Do this =
Rename "Special teams" as "Kicking game" in the stretch of the listing from the line containing "Jay Hayes [114, 210]" through the line containing "For the text-containing". Write out only those lines, changing nothing else.

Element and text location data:
______________________________
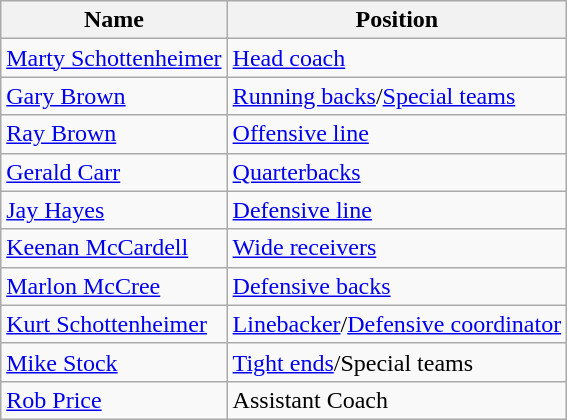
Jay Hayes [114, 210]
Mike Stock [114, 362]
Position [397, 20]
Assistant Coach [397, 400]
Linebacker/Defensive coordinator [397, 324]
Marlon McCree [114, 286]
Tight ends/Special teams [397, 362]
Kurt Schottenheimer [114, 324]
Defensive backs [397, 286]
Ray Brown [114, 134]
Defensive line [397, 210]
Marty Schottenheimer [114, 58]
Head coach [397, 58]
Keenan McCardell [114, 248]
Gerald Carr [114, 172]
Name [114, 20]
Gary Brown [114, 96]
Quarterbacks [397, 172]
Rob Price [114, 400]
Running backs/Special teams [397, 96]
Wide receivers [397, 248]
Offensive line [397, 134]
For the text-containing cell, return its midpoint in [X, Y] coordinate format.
______________________________
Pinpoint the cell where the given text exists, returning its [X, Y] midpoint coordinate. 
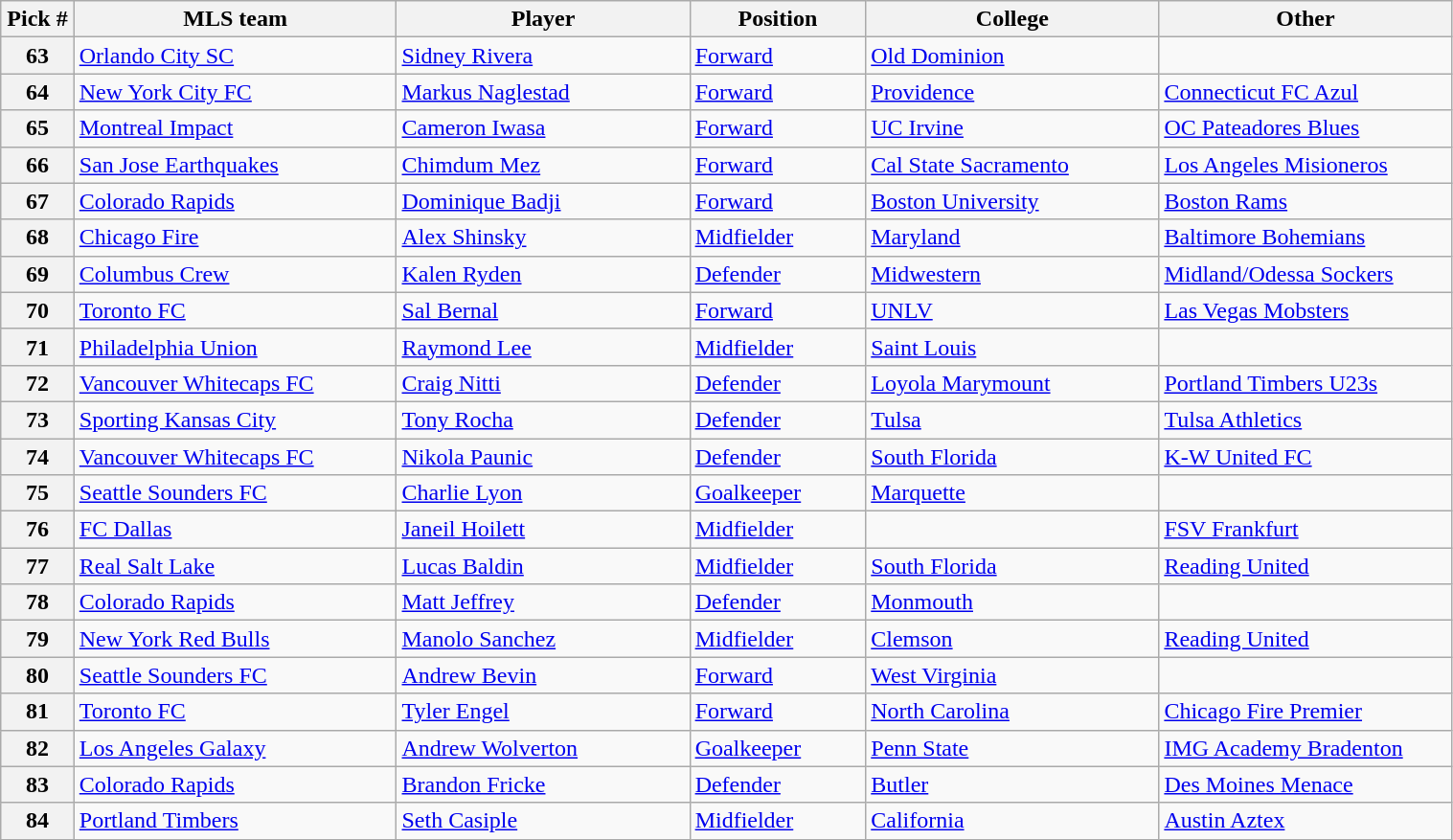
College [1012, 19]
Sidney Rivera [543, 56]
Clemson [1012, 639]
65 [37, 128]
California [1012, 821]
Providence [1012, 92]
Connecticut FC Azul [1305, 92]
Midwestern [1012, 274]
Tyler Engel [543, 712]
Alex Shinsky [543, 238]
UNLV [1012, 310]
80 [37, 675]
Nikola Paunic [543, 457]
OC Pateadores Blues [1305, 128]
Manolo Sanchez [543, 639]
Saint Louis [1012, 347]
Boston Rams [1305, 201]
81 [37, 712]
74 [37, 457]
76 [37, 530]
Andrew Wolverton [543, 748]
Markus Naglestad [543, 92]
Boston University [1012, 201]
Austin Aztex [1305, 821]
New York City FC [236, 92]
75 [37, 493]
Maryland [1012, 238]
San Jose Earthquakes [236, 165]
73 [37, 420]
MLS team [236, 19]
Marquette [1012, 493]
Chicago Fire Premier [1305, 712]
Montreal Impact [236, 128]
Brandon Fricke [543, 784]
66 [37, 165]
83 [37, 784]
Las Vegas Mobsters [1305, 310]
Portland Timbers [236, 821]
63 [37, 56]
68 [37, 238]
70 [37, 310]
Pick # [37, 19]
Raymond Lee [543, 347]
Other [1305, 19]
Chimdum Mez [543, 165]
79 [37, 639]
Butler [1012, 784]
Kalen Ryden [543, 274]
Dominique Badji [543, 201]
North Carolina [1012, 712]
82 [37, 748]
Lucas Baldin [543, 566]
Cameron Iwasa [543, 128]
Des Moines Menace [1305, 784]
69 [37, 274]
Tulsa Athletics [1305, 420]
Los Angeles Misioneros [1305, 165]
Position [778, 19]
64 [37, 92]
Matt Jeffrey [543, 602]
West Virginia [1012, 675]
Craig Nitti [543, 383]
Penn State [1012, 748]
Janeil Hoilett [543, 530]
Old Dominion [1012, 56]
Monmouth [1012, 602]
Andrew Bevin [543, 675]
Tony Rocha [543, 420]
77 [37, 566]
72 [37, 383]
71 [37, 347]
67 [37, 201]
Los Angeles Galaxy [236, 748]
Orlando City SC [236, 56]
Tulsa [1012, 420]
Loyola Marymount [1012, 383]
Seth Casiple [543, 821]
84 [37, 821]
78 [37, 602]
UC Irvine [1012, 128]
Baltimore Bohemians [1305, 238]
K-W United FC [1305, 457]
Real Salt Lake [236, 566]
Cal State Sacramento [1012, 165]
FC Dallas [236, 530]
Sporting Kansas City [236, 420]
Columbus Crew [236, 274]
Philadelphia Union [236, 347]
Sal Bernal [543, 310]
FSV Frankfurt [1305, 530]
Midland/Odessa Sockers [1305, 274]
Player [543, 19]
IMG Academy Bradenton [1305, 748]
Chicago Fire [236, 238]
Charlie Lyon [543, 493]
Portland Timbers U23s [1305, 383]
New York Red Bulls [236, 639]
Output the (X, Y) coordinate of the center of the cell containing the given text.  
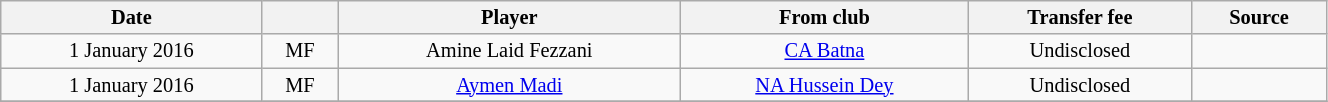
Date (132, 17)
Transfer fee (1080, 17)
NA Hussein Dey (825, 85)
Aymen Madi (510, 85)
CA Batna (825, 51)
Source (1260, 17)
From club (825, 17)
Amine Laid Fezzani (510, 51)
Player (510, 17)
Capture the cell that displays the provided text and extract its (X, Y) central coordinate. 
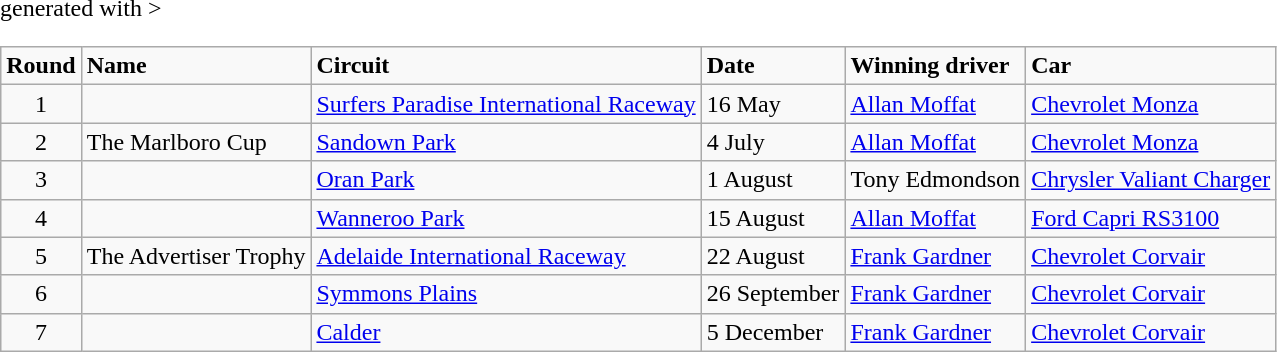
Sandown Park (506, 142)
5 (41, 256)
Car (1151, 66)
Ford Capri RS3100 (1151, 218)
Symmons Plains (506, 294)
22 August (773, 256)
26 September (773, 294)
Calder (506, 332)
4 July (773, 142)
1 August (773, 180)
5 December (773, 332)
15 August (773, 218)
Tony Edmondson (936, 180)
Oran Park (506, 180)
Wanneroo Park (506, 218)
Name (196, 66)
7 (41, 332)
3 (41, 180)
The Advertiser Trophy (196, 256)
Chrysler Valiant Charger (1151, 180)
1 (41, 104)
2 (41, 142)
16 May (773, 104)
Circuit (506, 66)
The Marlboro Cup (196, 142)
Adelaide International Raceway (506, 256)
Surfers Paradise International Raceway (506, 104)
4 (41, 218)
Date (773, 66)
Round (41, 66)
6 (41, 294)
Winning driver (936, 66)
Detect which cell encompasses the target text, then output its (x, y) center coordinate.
______________________________
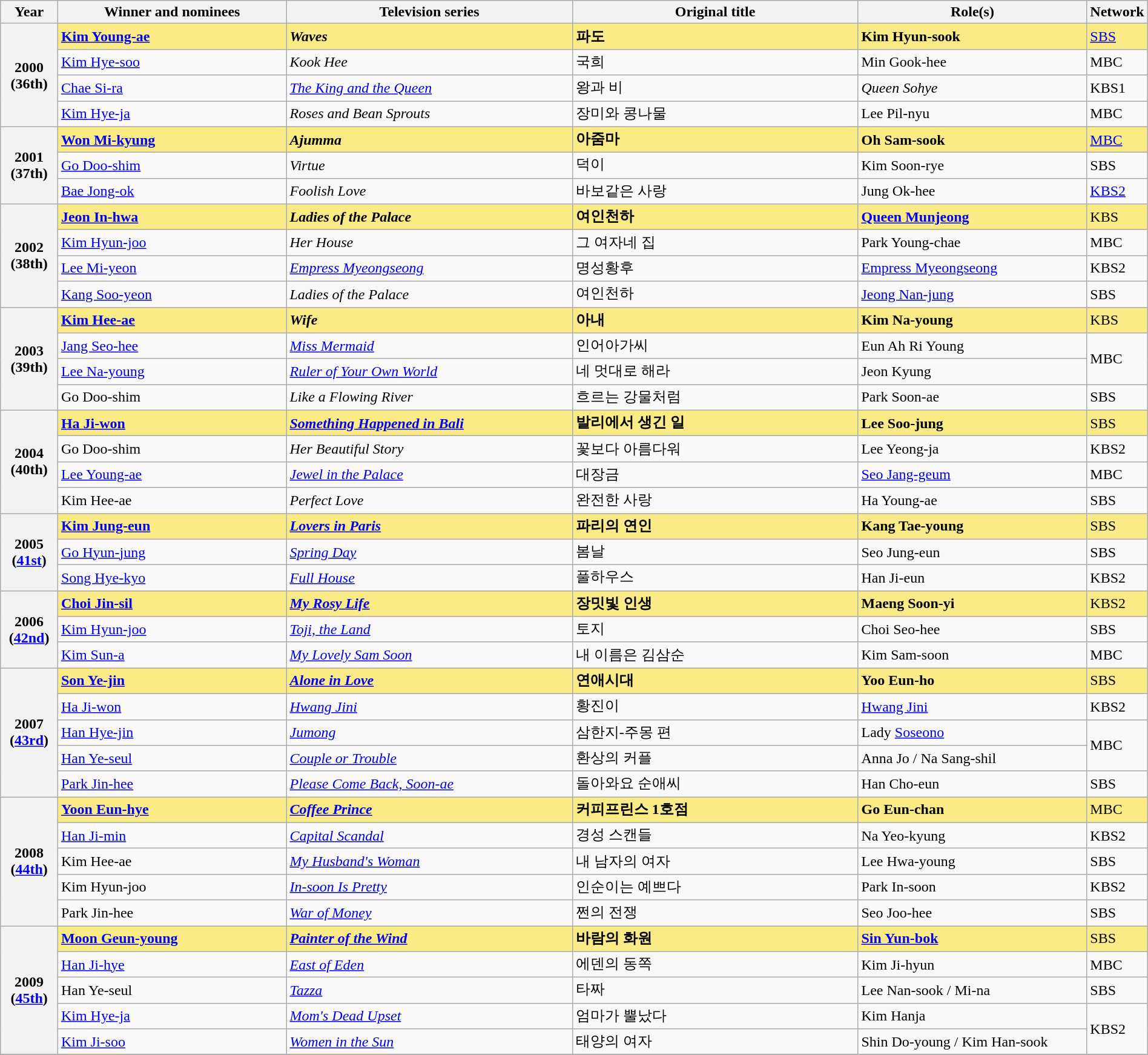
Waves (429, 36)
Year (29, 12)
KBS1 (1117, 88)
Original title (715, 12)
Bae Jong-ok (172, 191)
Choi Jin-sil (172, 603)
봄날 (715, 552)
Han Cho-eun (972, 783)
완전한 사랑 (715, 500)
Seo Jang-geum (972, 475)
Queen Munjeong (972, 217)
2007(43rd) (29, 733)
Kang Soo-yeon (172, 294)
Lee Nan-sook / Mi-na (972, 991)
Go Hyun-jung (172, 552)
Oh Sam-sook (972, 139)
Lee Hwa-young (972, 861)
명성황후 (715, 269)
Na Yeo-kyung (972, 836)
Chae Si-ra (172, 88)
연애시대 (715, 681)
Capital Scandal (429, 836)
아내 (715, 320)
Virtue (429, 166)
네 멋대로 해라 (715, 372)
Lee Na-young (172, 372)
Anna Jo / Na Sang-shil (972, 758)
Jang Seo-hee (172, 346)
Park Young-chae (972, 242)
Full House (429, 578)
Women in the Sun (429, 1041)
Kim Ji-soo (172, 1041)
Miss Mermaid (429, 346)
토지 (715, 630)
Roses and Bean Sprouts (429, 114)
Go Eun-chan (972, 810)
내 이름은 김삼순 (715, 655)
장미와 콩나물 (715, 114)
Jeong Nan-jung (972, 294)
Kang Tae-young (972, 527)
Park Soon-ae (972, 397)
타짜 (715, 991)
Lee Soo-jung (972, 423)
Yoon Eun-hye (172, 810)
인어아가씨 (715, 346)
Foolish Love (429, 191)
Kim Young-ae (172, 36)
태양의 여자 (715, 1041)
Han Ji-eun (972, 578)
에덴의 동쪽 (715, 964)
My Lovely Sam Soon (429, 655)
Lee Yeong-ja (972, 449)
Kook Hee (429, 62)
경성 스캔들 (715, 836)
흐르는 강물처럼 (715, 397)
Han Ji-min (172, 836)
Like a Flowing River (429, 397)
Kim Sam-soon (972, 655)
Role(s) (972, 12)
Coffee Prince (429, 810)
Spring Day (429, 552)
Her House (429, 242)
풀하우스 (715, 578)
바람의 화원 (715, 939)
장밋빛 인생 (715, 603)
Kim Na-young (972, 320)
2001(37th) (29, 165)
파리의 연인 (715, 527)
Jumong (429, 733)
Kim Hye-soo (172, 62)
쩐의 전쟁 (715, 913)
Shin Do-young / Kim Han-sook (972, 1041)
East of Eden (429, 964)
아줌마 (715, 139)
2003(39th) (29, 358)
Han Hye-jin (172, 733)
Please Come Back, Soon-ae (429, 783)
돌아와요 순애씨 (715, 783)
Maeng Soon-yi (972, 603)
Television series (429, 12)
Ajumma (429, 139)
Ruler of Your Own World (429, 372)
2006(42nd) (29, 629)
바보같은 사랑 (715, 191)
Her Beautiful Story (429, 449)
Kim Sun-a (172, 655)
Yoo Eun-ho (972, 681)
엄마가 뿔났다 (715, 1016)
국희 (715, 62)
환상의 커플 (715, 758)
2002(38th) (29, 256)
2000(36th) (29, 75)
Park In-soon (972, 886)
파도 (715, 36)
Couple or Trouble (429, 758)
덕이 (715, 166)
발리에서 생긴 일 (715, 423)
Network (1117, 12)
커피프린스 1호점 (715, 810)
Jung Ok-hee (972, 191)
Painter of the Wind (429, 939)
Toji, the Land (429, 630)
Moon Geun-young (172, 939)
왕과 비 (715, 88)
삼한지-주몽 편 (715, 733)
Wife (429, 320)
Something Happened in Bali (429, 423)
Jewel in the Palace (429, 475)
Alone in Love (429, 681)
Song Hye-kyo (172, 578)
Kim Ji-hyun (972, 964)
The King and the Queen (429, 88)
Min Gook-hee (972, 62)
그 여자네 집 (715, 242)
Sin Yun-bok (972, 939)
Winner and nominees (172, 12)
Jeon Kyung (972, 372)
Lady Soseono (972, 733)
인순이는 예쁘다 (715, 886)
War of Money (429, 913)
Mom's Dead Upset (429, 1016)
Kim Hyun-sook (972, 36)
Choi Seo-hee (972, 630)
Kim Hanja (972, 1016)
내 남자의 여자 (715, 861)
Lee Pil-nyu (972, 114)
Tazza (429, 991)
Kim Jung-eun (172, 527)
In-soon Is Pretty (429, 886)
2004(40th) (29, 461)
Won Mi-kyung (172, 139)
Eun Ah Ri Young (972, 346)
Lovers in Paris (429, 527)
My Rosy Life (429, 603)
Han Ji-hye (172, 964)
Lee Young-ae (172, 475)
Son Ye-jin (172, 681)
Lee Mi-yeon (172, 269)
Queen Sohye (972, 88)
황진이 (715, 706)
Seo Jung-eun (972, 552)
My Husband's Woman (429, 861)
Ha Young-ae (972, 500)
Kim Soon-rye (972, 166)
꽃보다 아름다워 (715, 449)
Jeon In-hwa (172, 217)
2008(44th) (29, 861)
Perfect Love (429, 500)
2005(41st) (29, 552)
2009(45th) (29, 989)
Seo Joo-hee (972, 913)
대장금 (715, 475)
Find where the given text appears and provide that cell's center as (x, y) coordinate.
______________________________
Response to this exercise =
Jay Hayes [114, 210]
Mike Stock [114, 362]
Position [397, 20]
Assistant Coach [397, 400]
Linebacker/Defensive coordinator [397, 324]
Marlon McCree [114, 286]
Tight ends/Kicking game [397, 362]
Kurt Schottenheimer [114, 324]
Defensive backs [397, 286]
Ray Brown [114, 134]
Defensive line [397, 210]
Marty Schottenheimer [114, 58]
Head coach [397, 58]
Keenan McCardell [114, 248]
Gerald Carr [114, 172]
Name [114, 20]
Gary Brown [114, 96]
Quarterbacks [397, 172]
Rob Price [114, 400]
Running backs/Kicking game [397, 96]
Wide receivers [397, 248]
Offensive line [397, 134]
For the text-containing cell, return its midpoint in [X, Y] coordinate format.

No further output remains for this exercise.